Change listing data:

%%

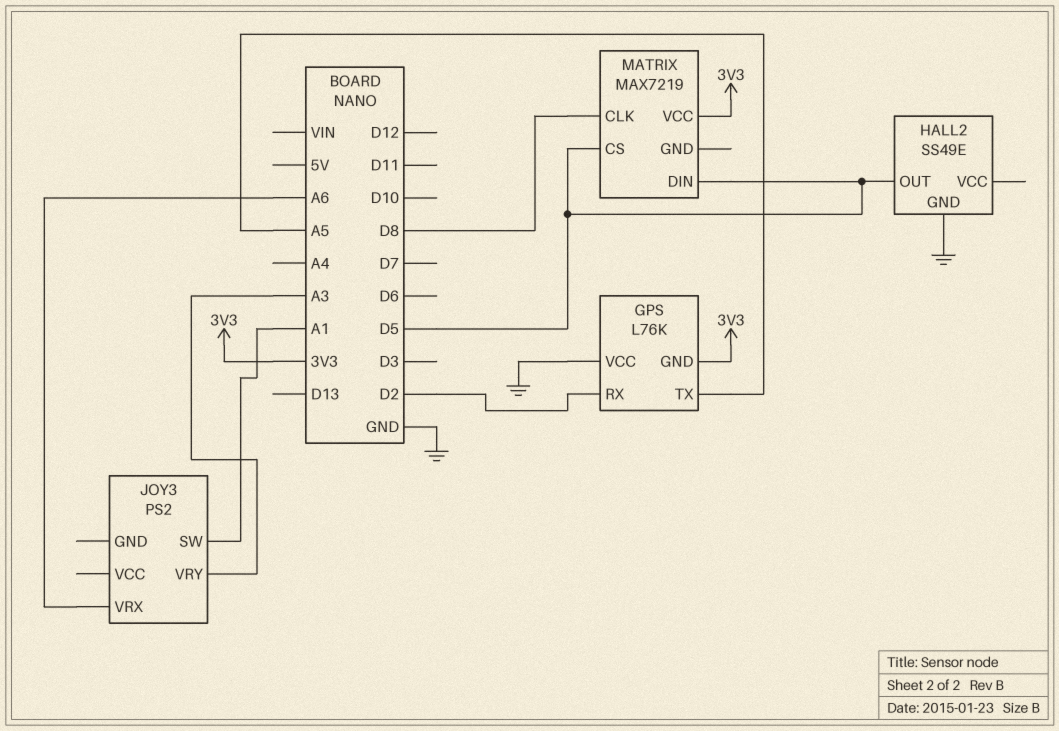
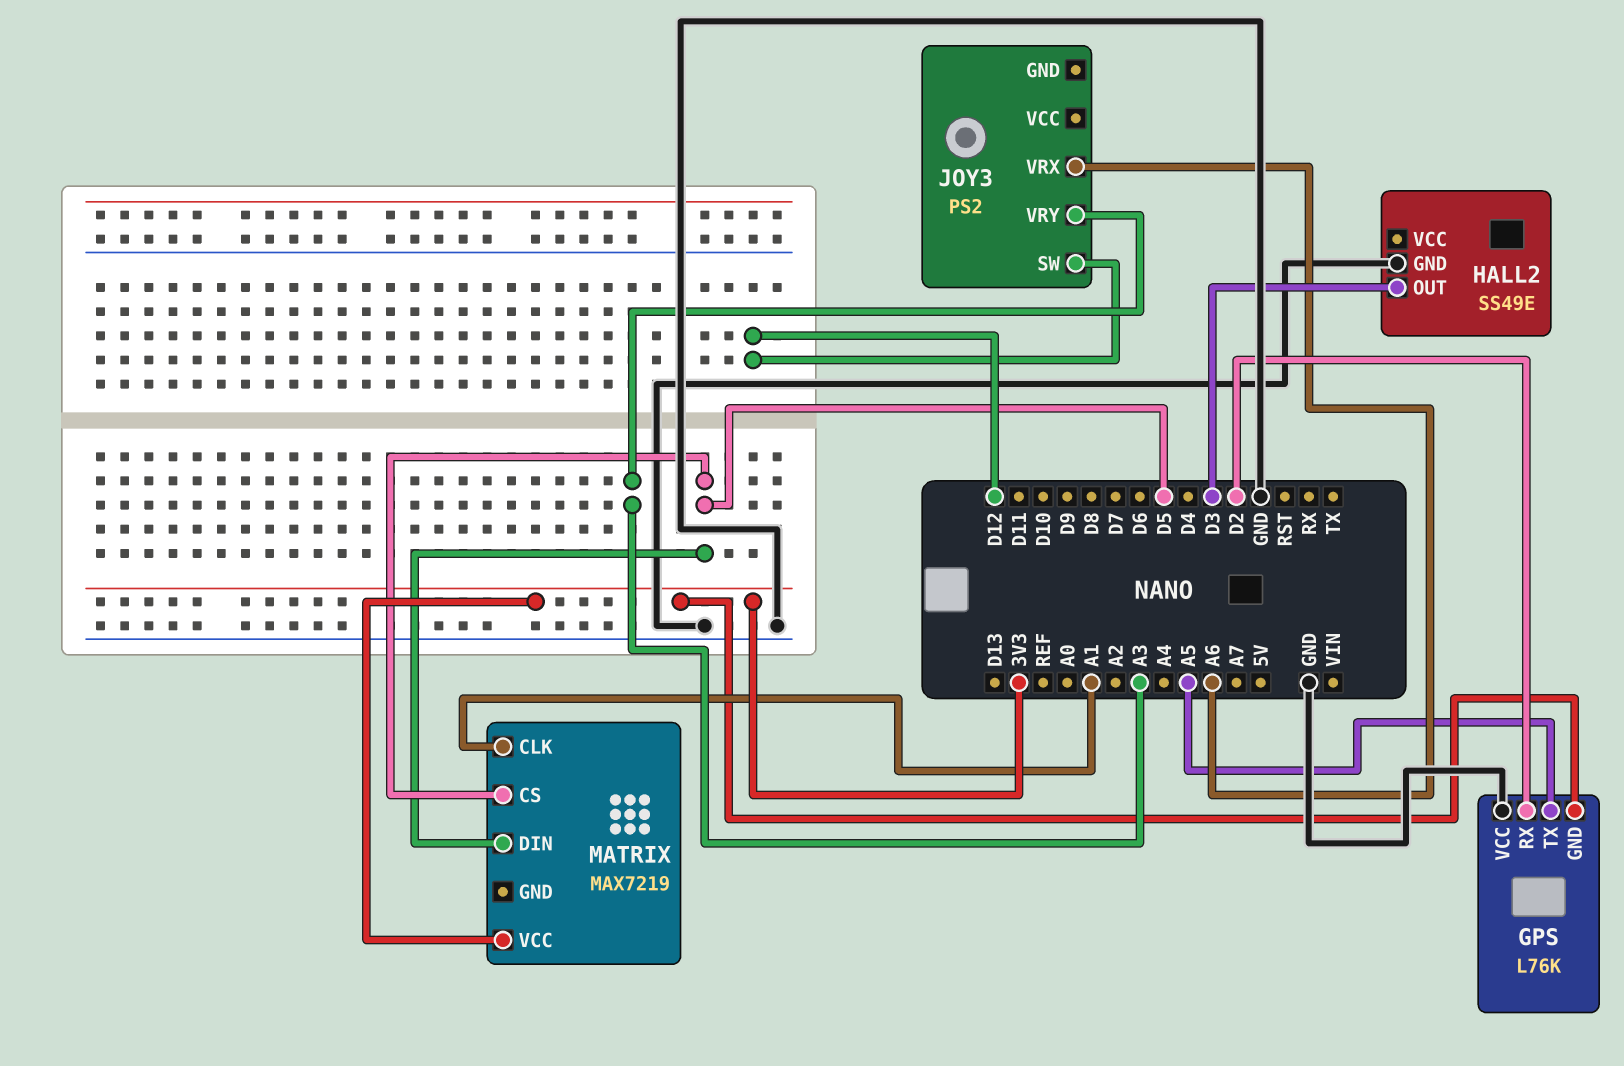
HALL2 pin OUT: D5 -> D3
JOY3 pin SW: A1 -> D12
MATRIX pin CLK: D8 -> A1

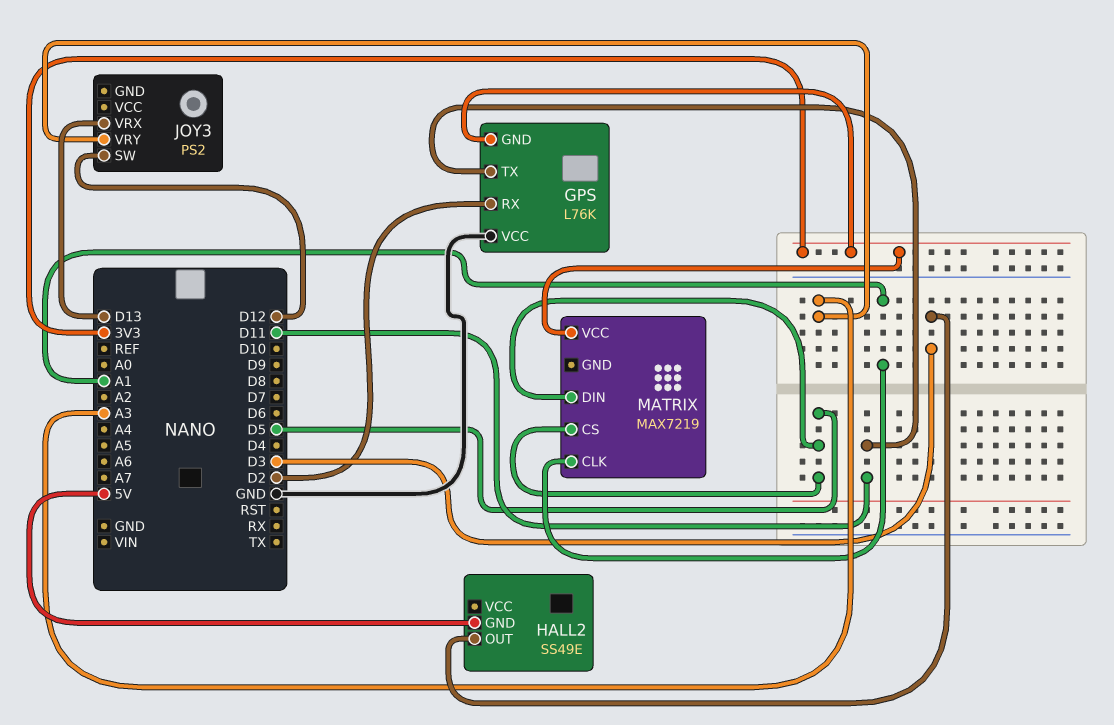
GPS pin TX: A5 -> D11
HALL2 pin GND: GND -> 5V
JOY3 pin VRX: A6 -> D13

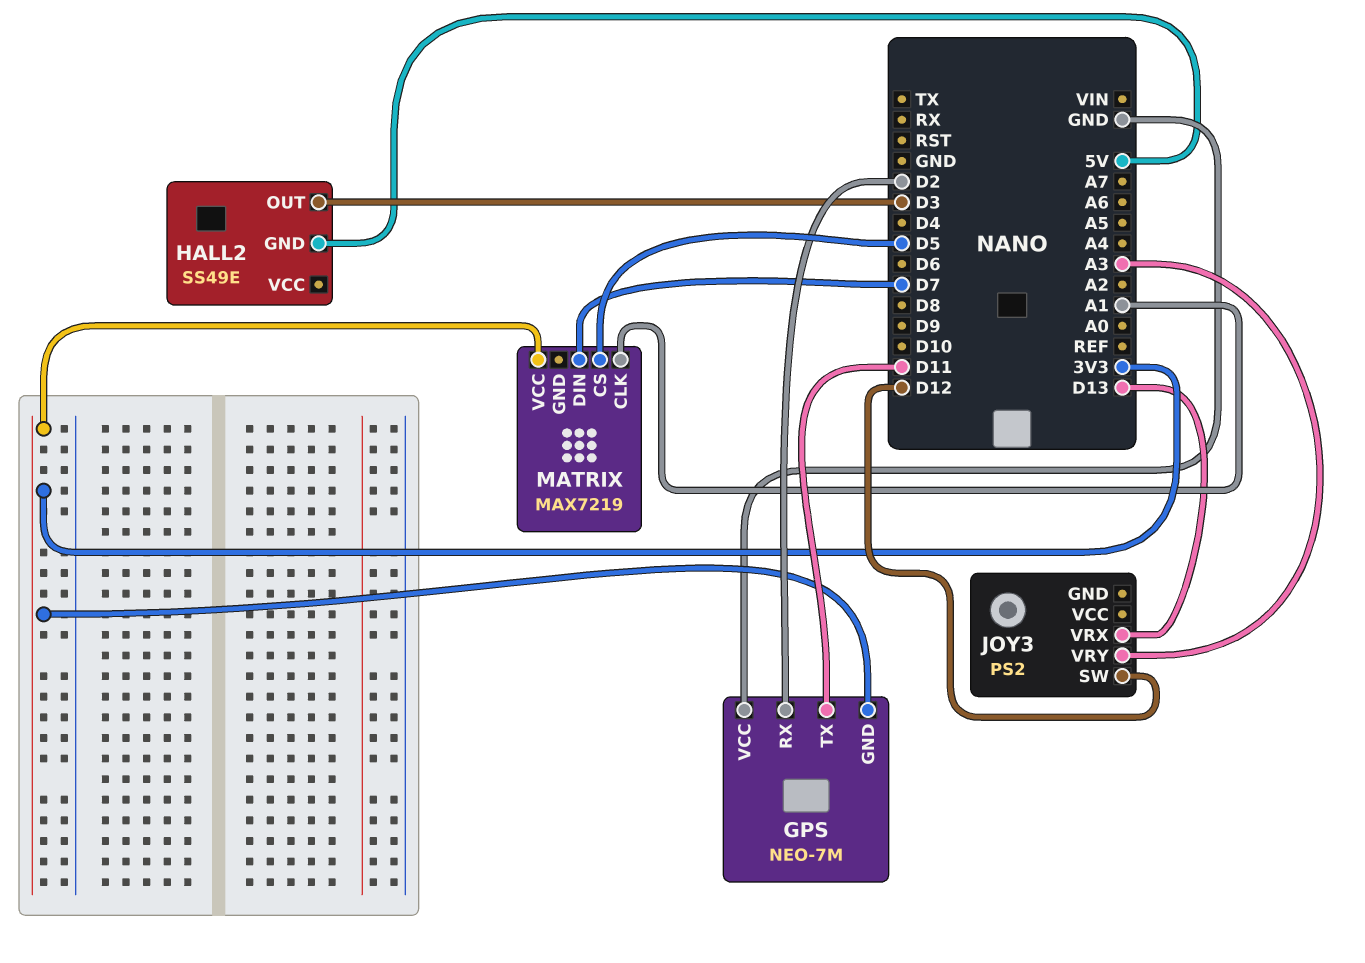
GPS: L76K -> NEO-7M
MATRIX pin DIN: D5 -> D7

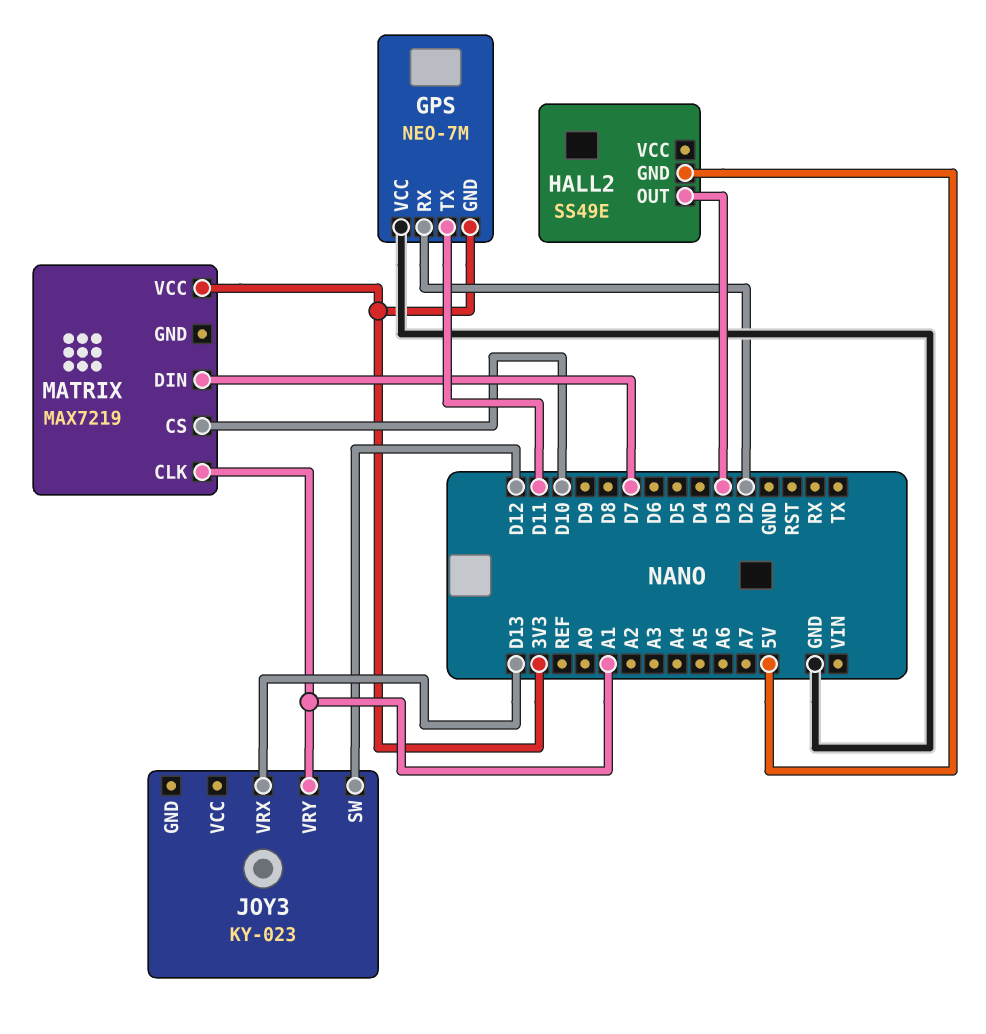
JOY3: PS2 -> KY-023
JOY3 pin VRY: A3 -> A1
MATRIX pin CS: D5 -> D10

%%

▶ [WHAT TO PRODUCE]: Reproduce exactly and only the lines from the one with "MATRIX pin DIN: D5 -> D7" through the final line of the records above, inclusive. Pictures must be left out.

▶ [EXERCISE RESULT]:
MATRIX pin DIN: D5 -> D7

JOY3: PS2 -> KY-023
JOY3 pin VRY: A3 -> A1
MATRIX pin CS: D5 -> D10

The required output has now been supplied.